- _RECORDS PROVIDED_
"""
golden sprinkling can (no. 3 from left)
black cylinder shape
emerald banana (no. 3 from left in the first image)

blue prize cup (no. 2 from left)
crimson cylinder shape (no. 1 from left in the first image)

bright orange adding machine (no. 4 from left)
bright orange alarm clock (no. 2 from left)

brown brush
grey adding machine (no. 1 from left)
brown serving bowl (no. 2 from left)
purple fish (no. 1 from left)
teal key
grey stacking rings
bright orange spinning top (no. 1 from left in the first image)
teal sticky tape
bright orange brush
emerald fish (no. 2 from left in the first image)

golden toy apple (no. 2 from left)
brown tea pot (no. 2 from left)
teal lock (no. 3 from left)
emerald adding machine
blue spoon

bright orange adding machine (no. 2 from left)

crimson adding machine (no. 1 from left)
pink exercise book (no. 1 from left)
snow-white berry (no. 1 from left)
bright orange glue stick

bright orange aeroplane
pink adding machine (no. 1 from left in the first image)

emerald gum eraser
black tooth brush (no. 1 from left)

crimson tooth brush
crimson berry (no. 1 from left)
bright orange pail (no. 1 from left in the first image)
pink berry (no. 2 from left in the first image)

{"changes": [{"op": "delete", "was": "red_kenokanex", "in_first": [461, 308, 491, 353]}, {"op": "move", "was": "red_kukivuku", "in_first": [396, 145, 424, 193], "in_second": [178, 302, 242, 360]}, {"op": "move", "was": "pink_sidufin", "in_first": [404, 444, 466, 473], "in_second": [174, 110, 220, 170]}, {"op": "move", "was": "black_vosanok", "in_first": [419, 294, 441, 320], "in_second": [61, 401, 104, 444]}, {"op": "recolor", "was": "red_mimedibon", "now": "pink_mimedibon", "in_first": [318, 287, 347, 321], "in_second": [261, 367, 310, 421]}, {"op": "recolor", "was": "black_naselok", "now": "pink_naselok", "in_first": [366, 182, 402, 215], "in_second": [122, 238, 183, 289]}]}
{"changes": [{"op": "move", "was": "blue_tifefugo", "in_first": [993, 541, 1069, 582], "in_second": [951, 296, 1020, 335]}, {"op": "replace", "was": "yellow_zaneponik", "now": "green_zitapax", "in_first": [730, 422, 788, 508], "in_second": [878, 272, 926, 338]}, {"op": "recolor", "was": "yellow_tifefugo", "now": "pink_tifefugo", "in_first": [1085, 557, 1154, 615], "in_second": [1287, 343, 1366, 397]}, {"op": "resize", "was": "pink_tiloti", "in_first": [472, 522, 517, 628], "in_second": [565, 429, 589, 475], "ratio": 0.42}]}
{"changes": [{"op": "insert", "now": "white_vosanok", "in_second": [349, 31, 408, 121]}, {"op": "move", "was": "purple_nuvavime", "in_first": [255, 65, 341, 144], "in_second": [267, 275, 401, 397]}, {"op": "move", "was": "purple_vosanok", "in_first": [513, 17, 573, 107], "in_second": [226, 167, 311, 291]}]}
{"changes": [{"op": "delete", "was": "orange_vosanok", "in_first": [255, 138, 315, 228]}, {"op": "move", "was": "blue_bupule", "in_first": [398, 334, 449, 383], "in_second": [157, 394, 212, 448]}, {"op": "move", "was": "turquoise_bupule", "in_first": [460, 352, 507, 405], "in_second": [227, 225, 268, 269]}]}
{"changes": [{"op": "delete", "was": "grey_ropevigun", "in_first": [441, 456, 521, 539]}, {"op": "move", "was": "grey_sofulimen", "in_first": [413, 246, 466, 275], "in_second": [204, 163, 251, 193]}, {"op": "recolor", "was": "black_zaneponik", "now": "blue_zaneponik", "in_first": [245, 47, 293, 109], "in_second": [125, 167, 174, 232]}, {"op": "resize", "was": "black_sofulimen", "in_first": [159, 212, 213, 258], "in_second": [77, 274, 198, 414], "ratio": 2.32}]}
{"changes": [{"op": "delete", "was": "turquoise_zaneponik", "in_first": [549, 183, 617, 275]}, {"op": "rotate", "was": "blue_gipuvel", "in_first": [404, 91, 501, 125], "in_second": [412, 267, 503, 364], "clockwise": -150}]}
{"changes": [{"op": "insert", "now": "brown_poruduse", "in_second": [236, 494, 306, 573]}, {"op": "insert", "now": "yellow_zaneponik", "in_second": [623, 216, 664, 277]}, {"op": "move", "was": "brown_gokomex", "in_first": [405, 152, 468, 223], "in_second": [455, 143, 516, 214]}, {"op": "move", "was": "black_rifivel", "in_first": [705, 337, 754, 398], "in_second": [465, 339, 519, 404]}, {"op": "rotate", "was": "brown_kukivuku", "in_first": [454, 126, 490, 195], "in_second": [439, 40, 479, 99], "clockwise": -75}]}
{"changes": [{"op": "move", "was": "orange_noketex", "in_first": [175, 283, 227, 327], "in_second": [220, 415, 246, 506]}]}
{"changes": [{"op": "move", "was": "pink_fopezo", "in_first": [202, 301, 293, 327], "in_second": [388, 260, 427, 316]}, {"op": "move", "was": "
"""
- _EXERCISE DESCRIPTION_
An exact repeat of all the entries above is required.

- _EXERCISE SOLUTION_
golden sprinkling can (no. 3 from left)
black cylinder shape
emerald banana (no. 3 from left in the first image)

blue prize cup (no. 2 from left)
crimson cylinder shape (no. 1 from left in the first image)

bright orange adding machine (no. 4 from left)
bright orange alarm clock (no. 2 from left)

brown brush
grey adding machine (no. 1 from left)
brown serving bowl (no. 2 from left)
purple fish (no. 1 from left)
teal key
grey stacking rings
bright orange spinning top (no. 1 from left in the first image)
teal sticky tape
bright orange brush
emerald fish (no. 2 from left in the first image)

golden toy apple (no. 2 from left)
brown tea pot (no. 2 from left)
teal lock (no. 3 from left)
emerald adding machine
blue spoon

bright orange adding machine (no. 2 from left)

crimson adding machine (no. 1 from left)
pink exercise book (no. 1 from left)
snow-white berry (no. 1 from left)
bright orange glue stick

bright orange aeroplane
pink adding machine (no. 1 from left in the first image)

emerald gum eraser
black tooth brush (no. 1 from left)

crimson tooth brush
crimson berry (no. 1 from left)
bright orange pail (no. 1 from left in the first image)
pink berry (no. 2 from left in the first image)

{"changes": [{"op": "delete", "was": "red_kenokanex", "in_first": [461, 308, 491, 353]}, {"op": "move", "was": "red_kukivuku", "in_first": [396, 145, 424, 193], "in_second": [178, 302, 242, 360]}, {"op": "move", "was": "pink_sidufin", "in_first": [404, 444, 466, 473], "in_second": [174, 110, 220, 170]}, {"op": "move", "was": "black_vosanok", "in_first": [419, 294, 441, 320], "in_second": [61, 401, 104, 444]}, {"op": "recolor", "was": "red_mimedibon", "now": "pink_mimedibon", "in_first": [318, 287, 347, 321], "in_second": [261, 367, 310, 421]}, {"op": "recolor", "was": "black_naselok", "now": "pink_naselok", "in_first": [366, 182, 402, 215], "in_second": [122, 238, 183, 289]}]}
{"changes": [{"op": "move", "was": "blue_tifefugo", "in_first": [993, 541, 1069, 582], "in_second": [951, 296, 1020, 335]}, {"op": "replace", "was": "yellow_zaneponik", "now": "green_zitapax", "in_first": [730, 422, 788, 508], "in_second": [878, 272, 926, 338]}, {"op": "recolor", "was": "yellow_tifefugo", "now": "pink_tifefugo", "in_first": [1085, 557, 1154, 615], "in_second": [1287, 343, 1366, 397]}, {"op": "resize", "was": "pink_tiloti", "in_first": [472, 522, 517, 628], "in_second": [565, 429, 589, 475], "ratio": 0.42}]}
{"changes": [{"op": "insert", "now": "white_vosanok", "in_second": [349, 31, 408, 121]}, {"op": "move", "was": "purple_nuvavime", "in_first": [255, 65, 341, 144], "in_second": [267, 275, 401, 397]}, {"op": "move", "was": "purple_vosanok", "in_first": [513, 17, 573, 107], "in_second": [226, 167, 311, 291]}]}
{"changes": [{"op": "delete", "was": "orange_vosanok", "in_first": [255, 138, 315, 228]}, {"op": "move", "was": "blue_bupule", "in_first": [398, 334, 449, 383], "in_second": [157, 394, 212, 448]}, {"op": "move", "was": "turquoise_bupule", "in_first": [460, 352, 507, 405], "in_second": [227, 225, 268, 269]}]}
{"changes": [{"op": "delete", "was": "grey_ropevigun", "in_first": [441, 456, 521, 539]}, {"op": "move", "was": "grey_sofulimen", "in_first": [413, 246, 466, 275], "in_second": [204, 163, 251, 193]}, {"op": "recolor", "was": "black_zaneponik", "now": "blue_zaneponik", "in_first": [245, 47, 293, 109], "in_second": [125, 167, 174, 232]}, {"op": "resize", "was": "black_sofulimen", "in_first": [159, 212, 213, 258], "in_second": [77, 274, 198, 414], "ratio": 2.32}]}
{"changes": [{"op": "delete", "was": "turquoise_zaneponik", "in_first": [549, 183, 617, 275]}, {"op": "rotate", "was": "blue_gipuvel", "in_first": [404, 91, 501, 125], "in_second": [412, 267, 503, 364], "clockwise": -150}]}
{"changes": [{"op": "insert", "now": "brown_poruduse", "in_second": [236, 494, 306, 573]}, {"op": "insert", "now": "yellow_zaneponik", "in_second": [623, 216, 664, 277]}, {"op": "move", "was": "brown_gokomex", "in_first": [405, 152, 468, 223], "in_second": [455, 143, 516, 214]}, {"op": "move", "was": "black_rifivel", "in_first": [705, 337, 754, 398], "in_second": [465, 339, 519, 404]}, {"op": "rotate", "was": "brown_kukivuku", "in_first": [454, 126, 490, 195], "in_second": [439, 40, 479, 99], "clockwise": -75}]}
{"changes": [{"op": "move", "was": "orange_noketex", "in_first": [175, 283, 227, 327], "in_second": [220, 415, 246, 506]}]}
{"changes": [{"op": "move", "was": "pink_fopezo", "in_first": [202, 301, 293, 327], "in_second": [388, 260, 427, 316]}, {"op": "move", "was": "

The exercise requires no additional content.